Exercise prompt: What you give back from the listing below should be an exact copy of the lines from the one with "white can: 8 -> 3" down to the one with "yellow cone: 6 -> 7", and it should contain no pictures.

Material supplied:
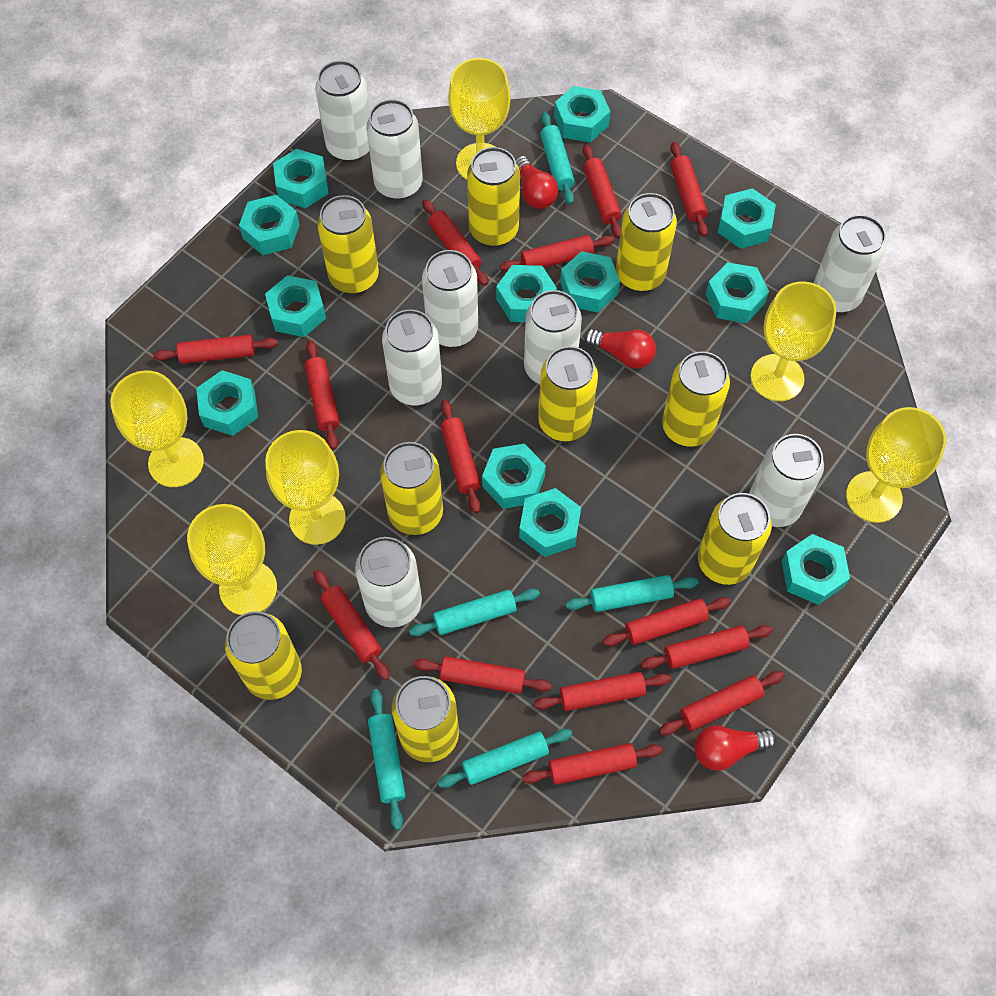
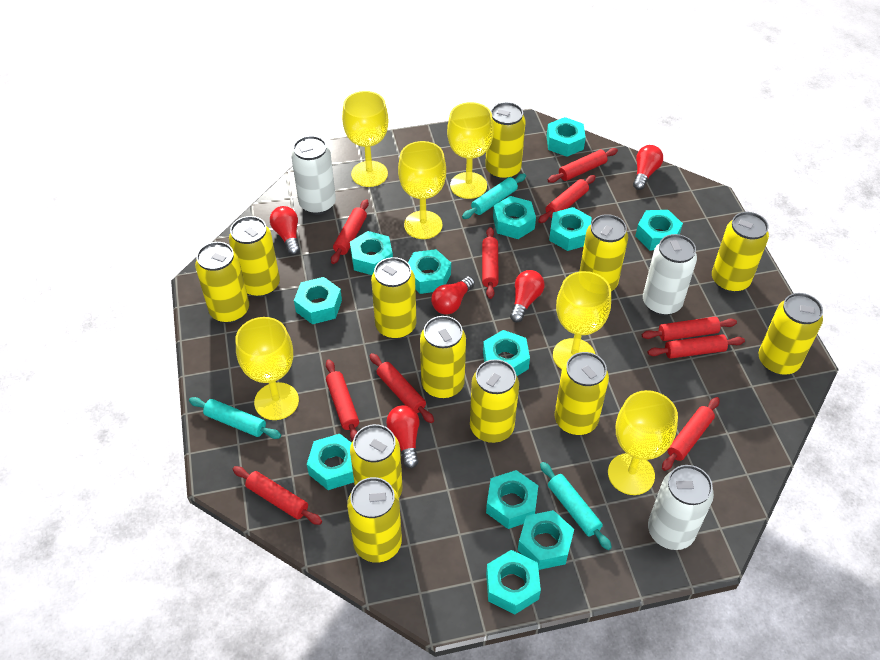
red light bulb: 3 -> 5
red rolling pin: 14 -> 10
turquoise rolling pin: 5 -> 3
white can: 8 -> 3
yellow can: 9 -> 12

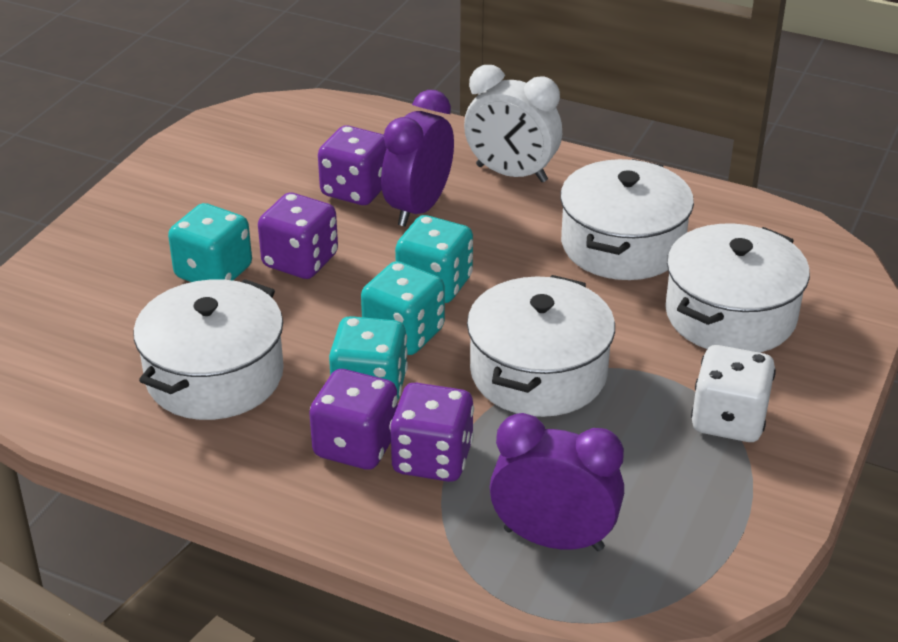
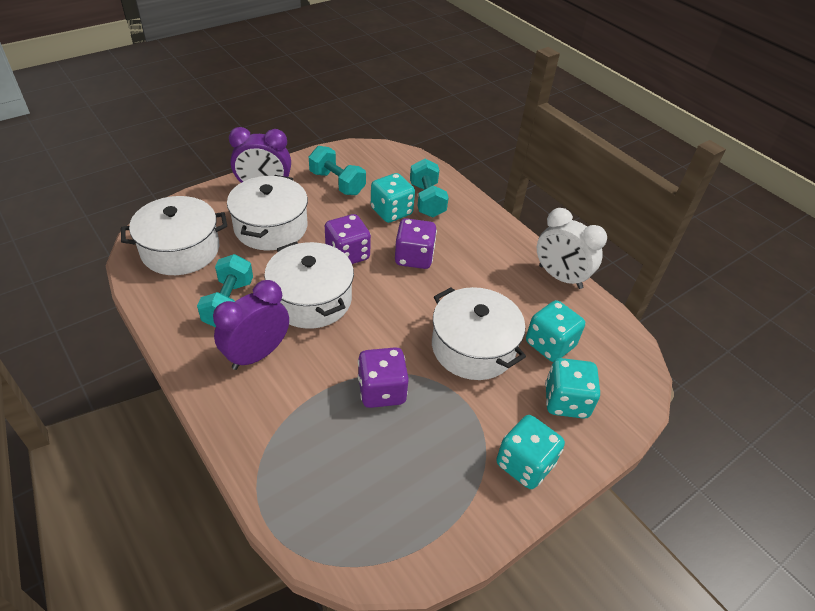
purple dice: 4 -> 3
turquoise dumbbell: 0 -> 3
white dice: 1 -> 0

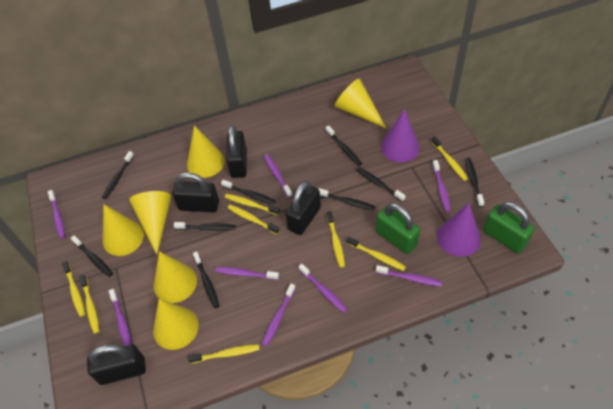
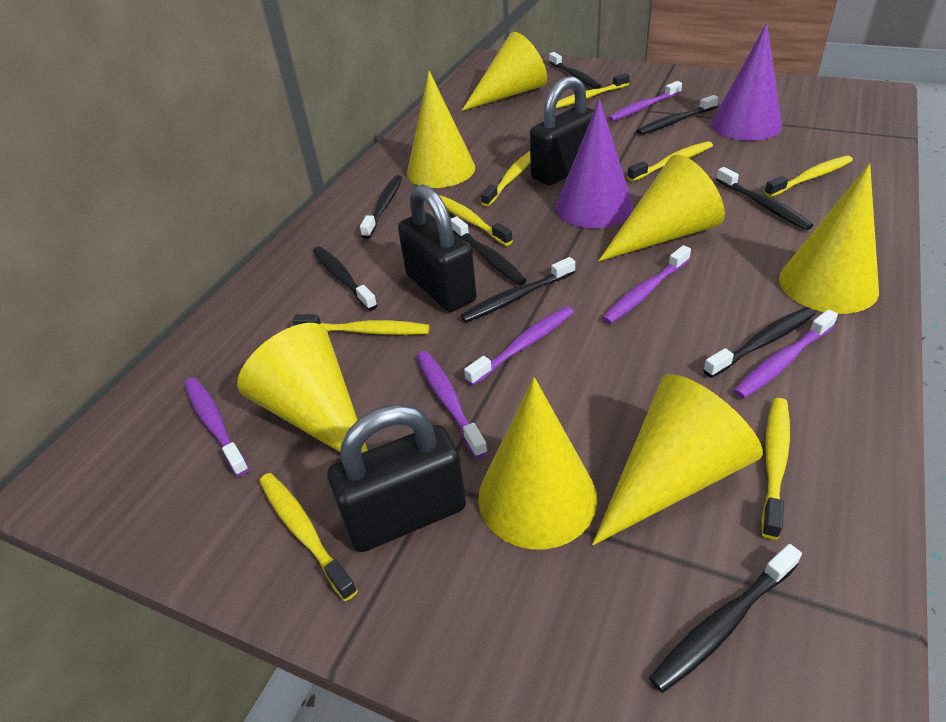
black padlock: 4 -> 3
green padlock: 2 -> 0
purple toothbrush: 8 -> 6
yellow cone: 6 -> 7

---

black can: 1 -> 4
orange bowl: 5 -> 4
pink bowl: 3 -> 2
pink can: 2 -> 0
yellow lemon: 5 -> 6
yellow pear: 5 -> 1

...

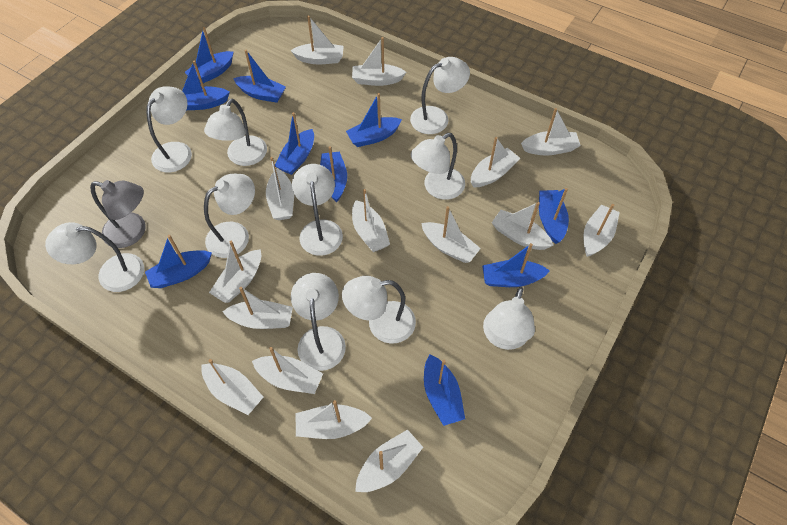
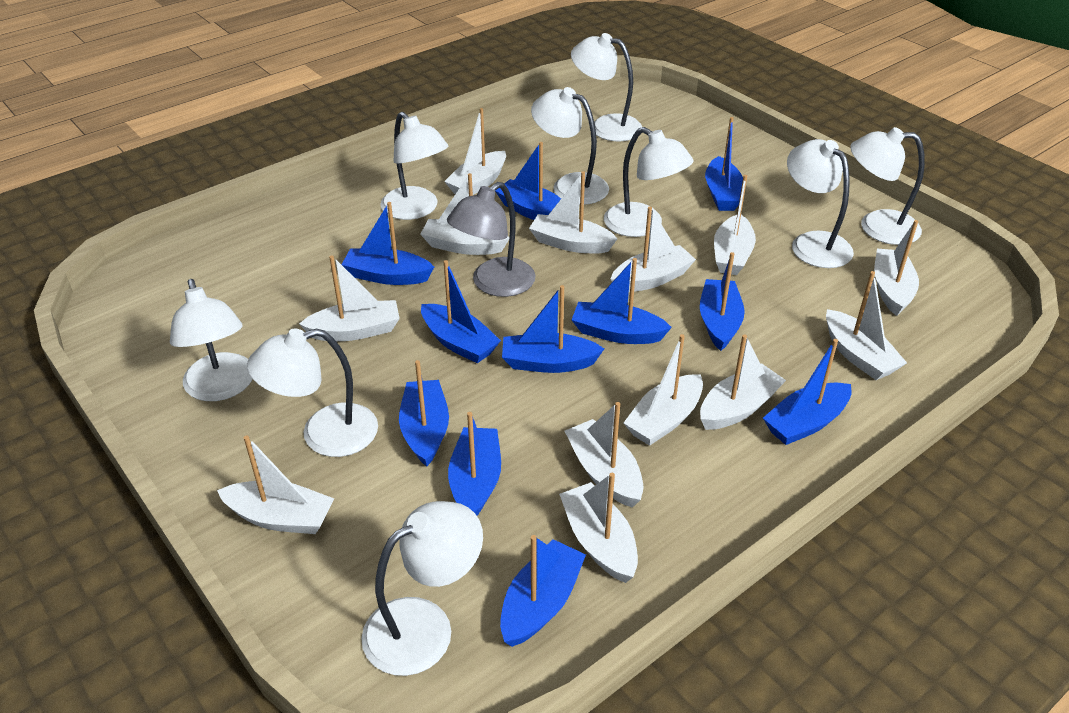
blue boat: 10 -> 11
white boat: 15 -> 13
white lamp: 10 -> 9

Answer to this problem:
white can: 8 -> 3
yellow can: 9 -> 12

purple dice: 4 -> 3
turquoise dumbbell: 0 -> 3
white dice: 1 -> 0

black padlock: 4 -> 3
green padlock: 2 -> 0
purple toothbrush: 8 -> 6
yellow cone: 6 -> 7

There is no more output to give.